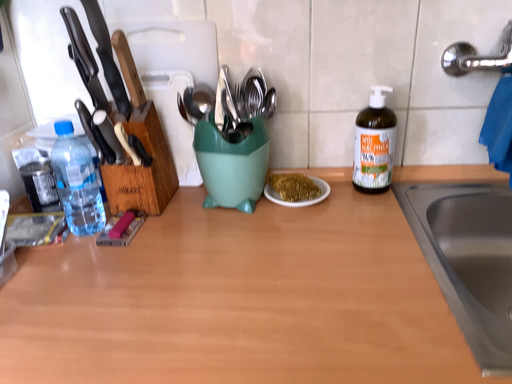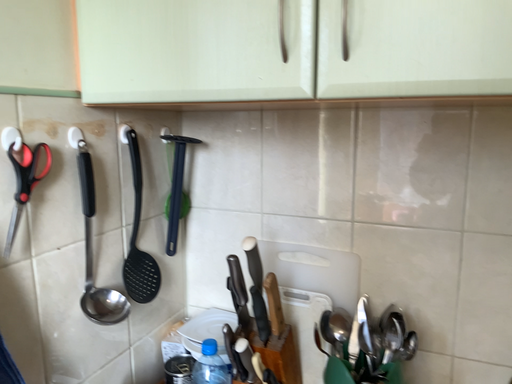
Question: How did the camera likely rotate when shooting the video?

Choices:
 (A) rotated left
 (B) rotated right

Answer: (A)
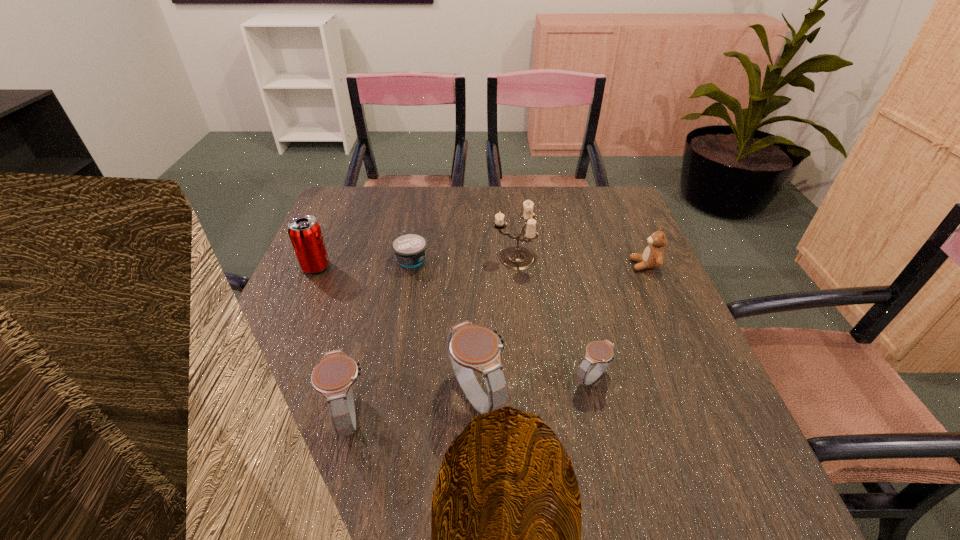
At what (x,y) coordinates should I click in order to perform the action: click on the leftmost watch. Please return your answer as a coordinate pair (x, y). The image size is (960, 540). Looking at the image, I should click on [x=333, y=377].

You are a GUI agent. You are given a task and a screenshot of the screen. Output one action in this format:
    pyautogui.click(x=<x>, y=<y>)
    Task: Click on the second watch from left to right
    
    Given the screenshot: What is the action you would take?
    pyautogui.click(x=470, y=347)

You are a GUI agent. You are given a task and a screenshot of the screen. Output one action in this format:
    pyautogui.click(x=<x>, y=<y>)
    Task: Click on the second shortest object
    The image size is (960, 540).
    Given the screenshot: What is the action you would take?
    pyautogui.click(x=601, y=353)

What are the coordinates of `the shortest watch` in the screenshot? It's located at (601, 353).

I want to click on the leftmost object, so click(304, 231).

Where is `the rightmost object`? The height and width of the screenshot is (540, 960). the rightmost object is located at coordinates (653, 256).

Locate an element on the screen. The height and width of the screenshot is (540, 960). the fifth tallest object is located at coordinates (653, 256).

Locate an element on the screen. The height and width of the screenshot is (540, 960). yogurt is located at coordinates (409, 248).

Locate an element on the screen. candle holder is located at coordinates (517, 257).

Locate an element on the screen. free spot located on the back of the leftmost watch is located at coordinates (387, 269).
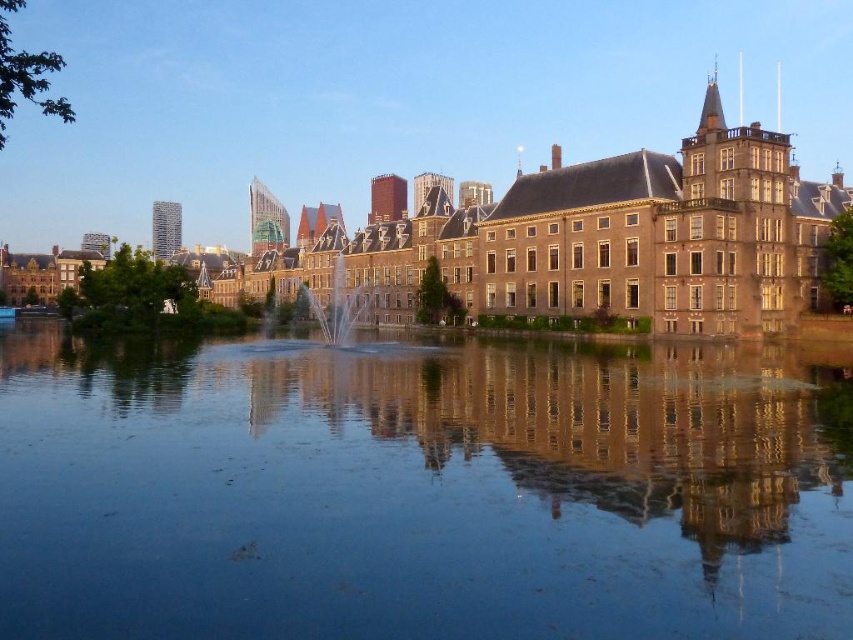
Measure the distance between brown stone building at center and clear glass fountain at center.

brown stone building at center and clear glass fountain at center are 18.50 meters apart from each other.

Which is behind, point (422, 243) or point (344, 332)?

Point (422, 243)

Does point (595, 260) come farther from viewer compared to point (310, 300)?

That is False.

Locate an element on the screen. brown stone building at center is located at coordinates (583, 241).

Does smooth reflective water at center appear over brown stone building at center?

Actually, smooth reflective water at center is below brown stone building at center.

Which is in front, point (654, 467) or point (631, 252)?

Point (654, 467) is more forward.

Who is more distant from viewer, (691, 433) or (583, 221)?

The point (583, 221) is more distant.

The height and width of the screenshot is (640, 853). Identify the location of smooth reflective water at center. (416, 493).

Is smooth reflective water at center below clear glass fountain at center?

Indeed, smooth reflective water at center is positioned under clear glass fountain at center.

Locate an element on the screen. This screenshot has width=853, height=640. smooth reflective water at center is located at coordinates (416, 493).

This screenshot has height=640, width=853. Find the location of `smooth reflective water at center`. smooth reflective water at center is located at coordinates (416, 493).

### [The task]
Rewrite the listing above with every instance of "smooth reflective water at center" changed to "calm reflective water at center", keeping everything else unchanged and leaving out the pictures.

### [Output for this task]
Question: How did the camera likely rotate when shooting the video?

Choices:
 (A) rotated left
 (B) rotated right

Answer: (A)
At what (x,y) coordinates should I click in order to perform the action: click on the leftmost watch. Please return your answer as a coordinate pair (x, y). The image size is (960, 540). Looking at the image, I should click on [x=333, y=377].

You are a GUI agent. You are given a task and a screenshot of the screen. Output one action in this format:
    pyautogui.click(x=<x>, y=<y>)
    Task: Click on the second watch from left to right
    
    Given the screenshot: What is the action you would take?
    pyautogui.click(x=470, y=347)

You are a GUI agent. You are given a task and a screenshot of the screen. Output one action in this format:
    pyautogui.click(x=<x>, y=<y>)
    Task: Click on the second shortest object
    The image size is (960, 540).
    Given the screenshot: What is the action you would take?
    pyautogui.click(x=601, y=353)

What are the coordinates of `the shortest watch` in the screenshot? It's located at (601, 353).

I want to click on the leftmost object, so click(304, 231).

Where is `the rightmost object`? The height and width of the screenshot is (540, 960). the rightmost object is located at coordinates (653, 256).

Locate an element on the screen. The height and width of the screenshot is (540, 960). the fifth tallest object is located at coordinates (653, 256).

Locate an element on the screen. The height and width of the screenshot is (540, 960). yogurt is located at coordinates (409, 248).

Locate an element on the screen. candle holder is located at coordinates (517, 257).

Locate an element on the screen. free spot located on the back of the leftmost watch is located at coordinates (387, 269).
Measure the distance between brown stone building at center and clear glass fountain at center.

brown stone building at center and clear glass fountain at center are 18.50 meters apart from each other.

Which is behind, point (422, 243) or point (344, 332)?

Point (422, 243)

Does point (595, 260) come farther from viewer compared to point (310, 300)?

That is False.

Locate an element on the screen. brown stone building at center is located at coordinates (583, 241).

Does calm reflective water at center appear over brown stone building at center?

Actually, calm reflective water at center is below brown stone building at center.

Which is in front, point (654, 467) or point (631, 252)?

Point (654, 467) is more forward.

Who is more distant from viewer, (691, 433) or (583, 221)?

The point (583, 221) is more distant.

The height and width of the screenshot is (640, 853). Identify the location of calm reflective water at center. (416, 493).

Is calm reflective water at center below clear glass fountain at center?

Indeed, calm reflective water at center is positioned under clear glass fountain at center.

Locate an element on the screen. This screenshot has width=853, height=640. calm reflective water at center is located at coordinates (416, 493).

This screenshot has height=640, width=853. Find the location of `calm reflective water at center`. calm reflective water at center is located at coordinates (416, 493).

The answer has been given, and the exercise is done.